WHAT IS NEEDED
Locate, in the data below, the line that contains "pink brick D4:D5" and the line that contains "pink tile E7:F7"; reproduce exactly those two lines and every line between them, nothing more.

DATA
_ _ _ _

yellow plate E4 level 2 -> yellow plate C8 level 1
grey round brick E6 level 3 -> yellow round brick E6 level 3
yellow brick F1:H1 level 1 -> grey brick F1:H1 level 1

_ _ _ _

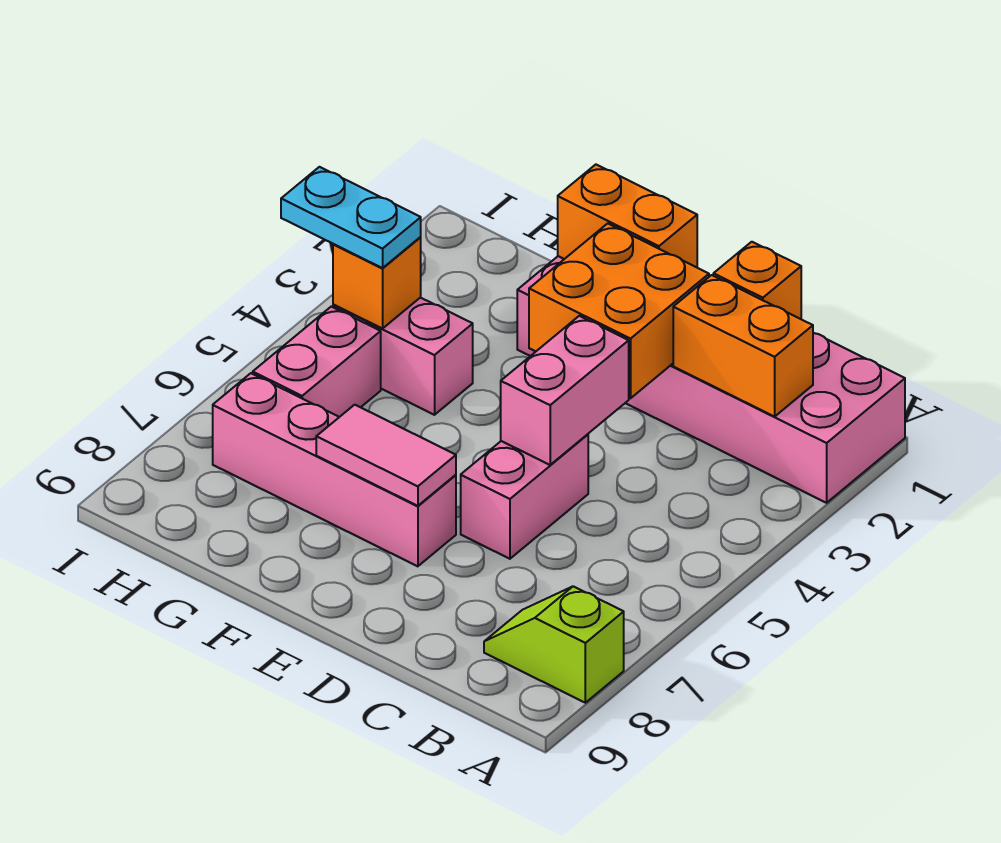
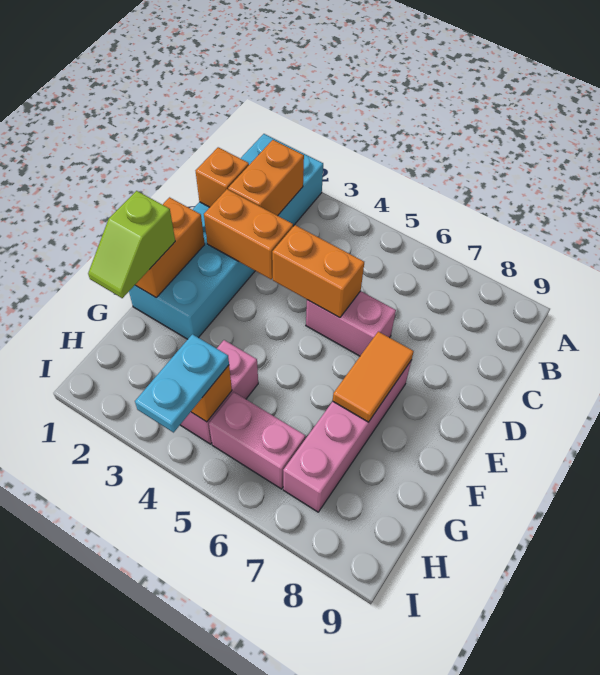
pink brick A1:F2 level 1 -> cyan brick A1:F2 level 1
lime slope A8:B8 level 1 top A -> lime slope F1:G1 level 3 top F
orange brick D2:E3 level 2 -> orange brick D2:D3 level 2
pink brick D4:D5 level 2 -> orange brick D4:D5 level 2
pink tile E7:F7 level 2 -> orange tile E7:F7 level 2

_ _ _ _

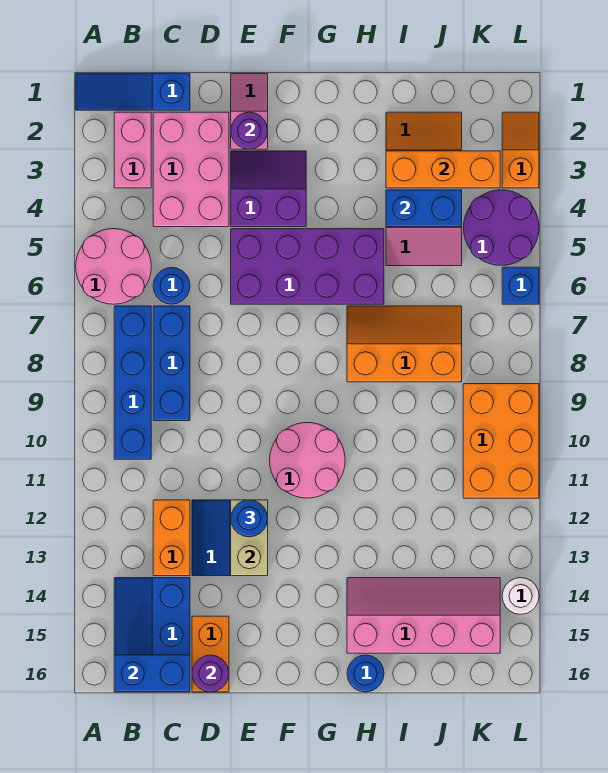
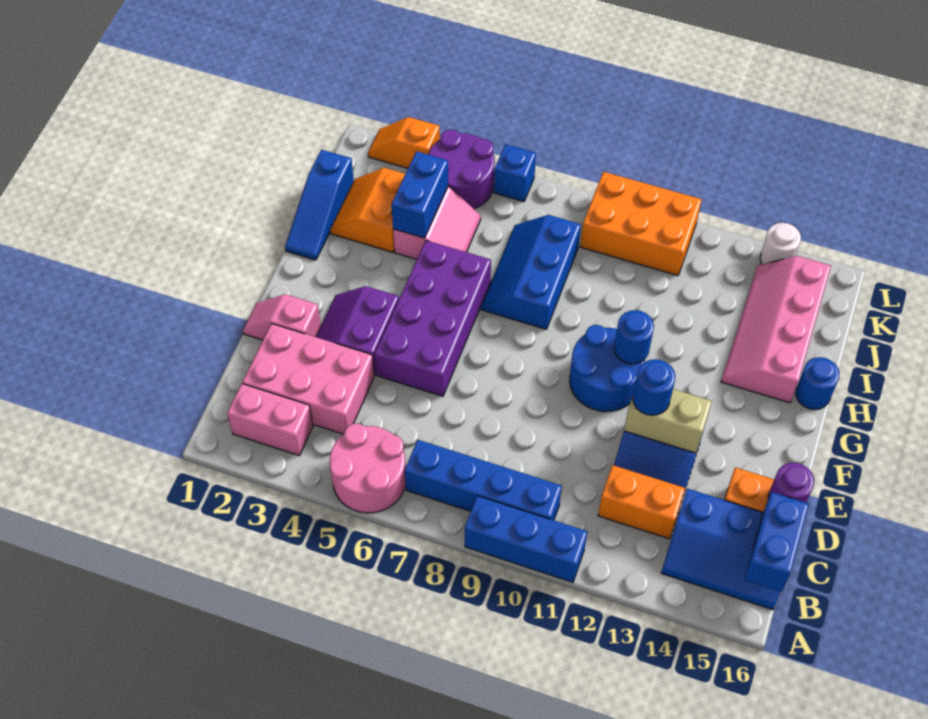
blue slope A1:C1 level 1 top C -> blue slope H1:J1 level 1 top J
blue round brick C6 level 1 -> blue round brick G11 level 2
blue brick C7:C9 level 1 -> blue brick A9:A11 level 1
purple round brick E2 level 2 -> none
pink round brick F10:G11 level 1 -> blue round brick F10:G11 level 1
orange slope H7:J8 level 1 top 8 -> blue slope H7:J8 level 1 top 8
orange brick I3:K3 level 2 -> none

_ _ _ _

RESULT OF THE TASK
pink brick D4:D5 level 2 -> orange brick D4:D5 level 2
pink tile E7:F7 level 2 -> orange tile E7:F7 level 2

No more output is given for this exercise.